What you will do: Using the data below, show every line where the word "turquoise" occurs.

[Records from a data collection]
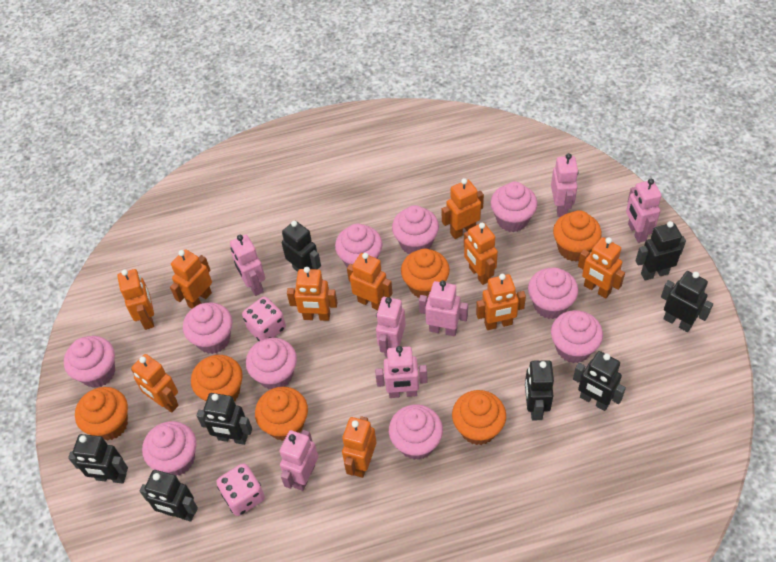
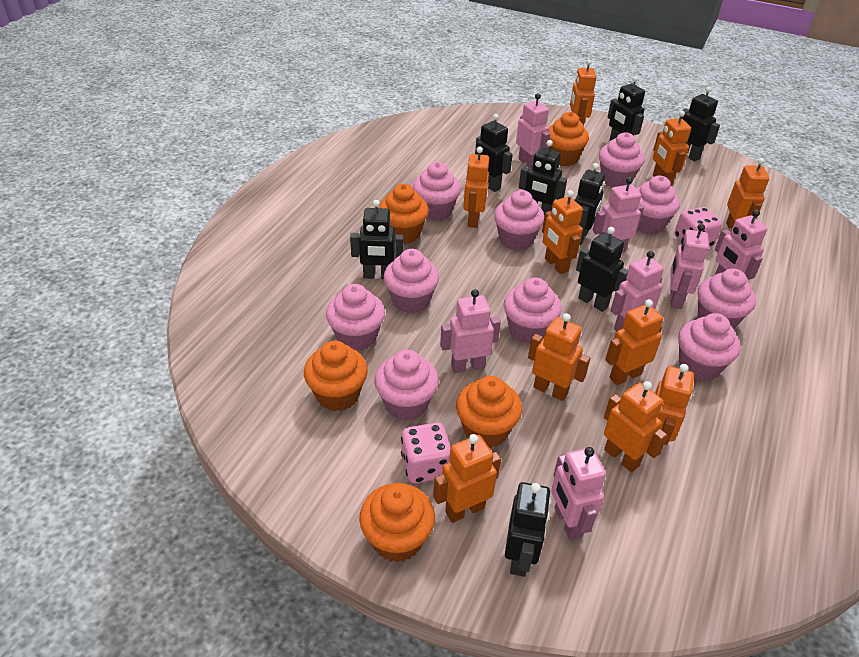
orange cupcake: 6 -> 5

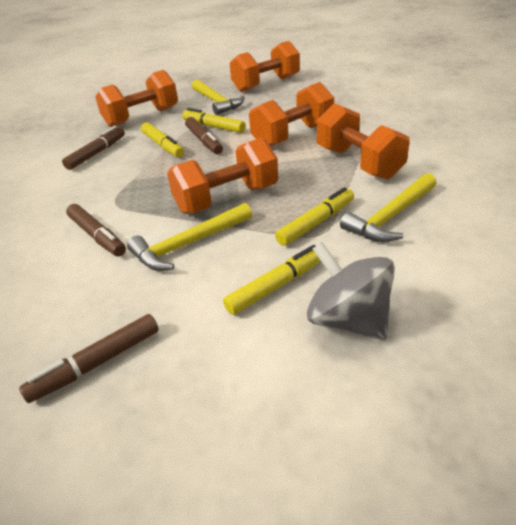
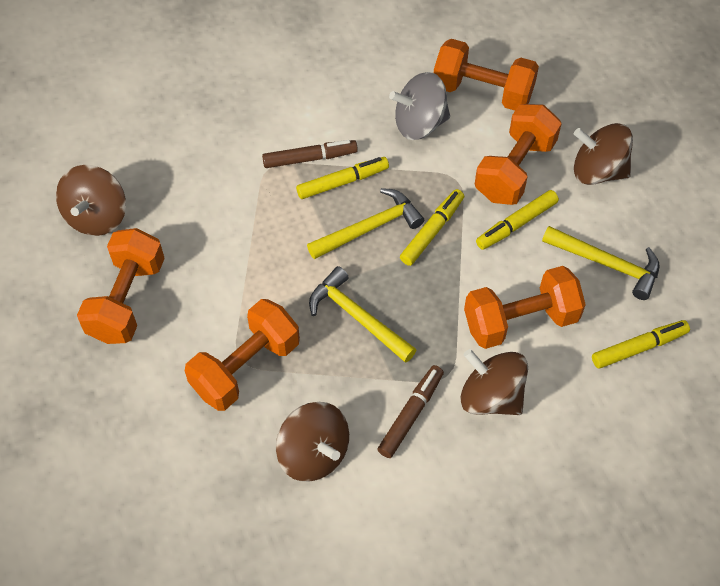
brown marker: 4 -> 2
brown spinning top: 0 -> 4

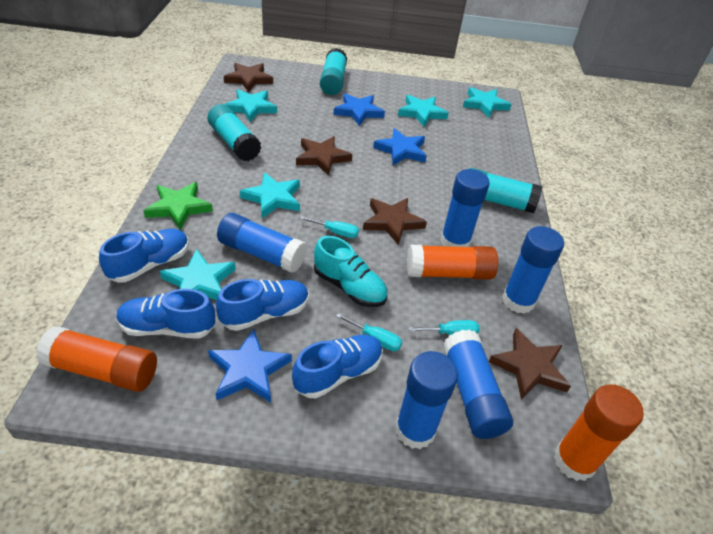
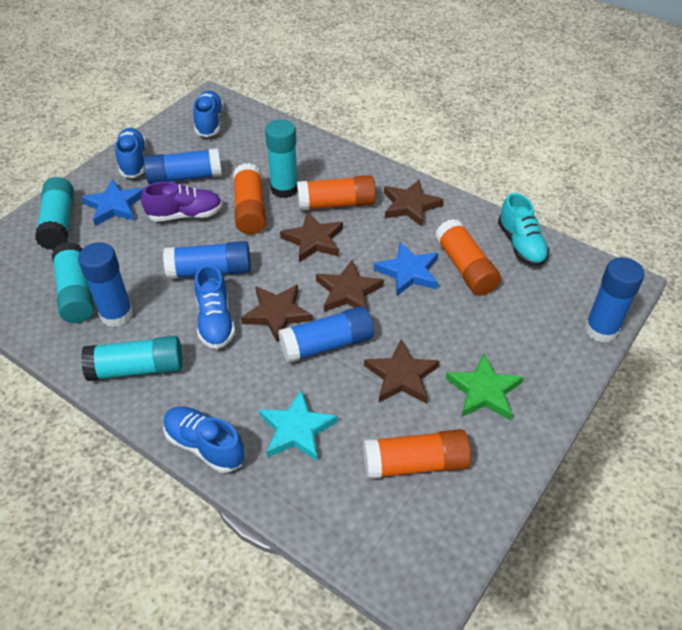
blue star: 3 -> 2
brown star: 4 -> 5
orange glue stick: 3 -> 4
purple shoe: 0 -> 1
turquoise glue stick: 3 -> 4
turquoise screwdriver: 3 -> 0
turquoise star: 5 -> 1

Reply to the exercise:
turquoise glue stick: 3 -> 4
turquoise screwdriver: 3 -> 0
turquoise star: 5 -> 1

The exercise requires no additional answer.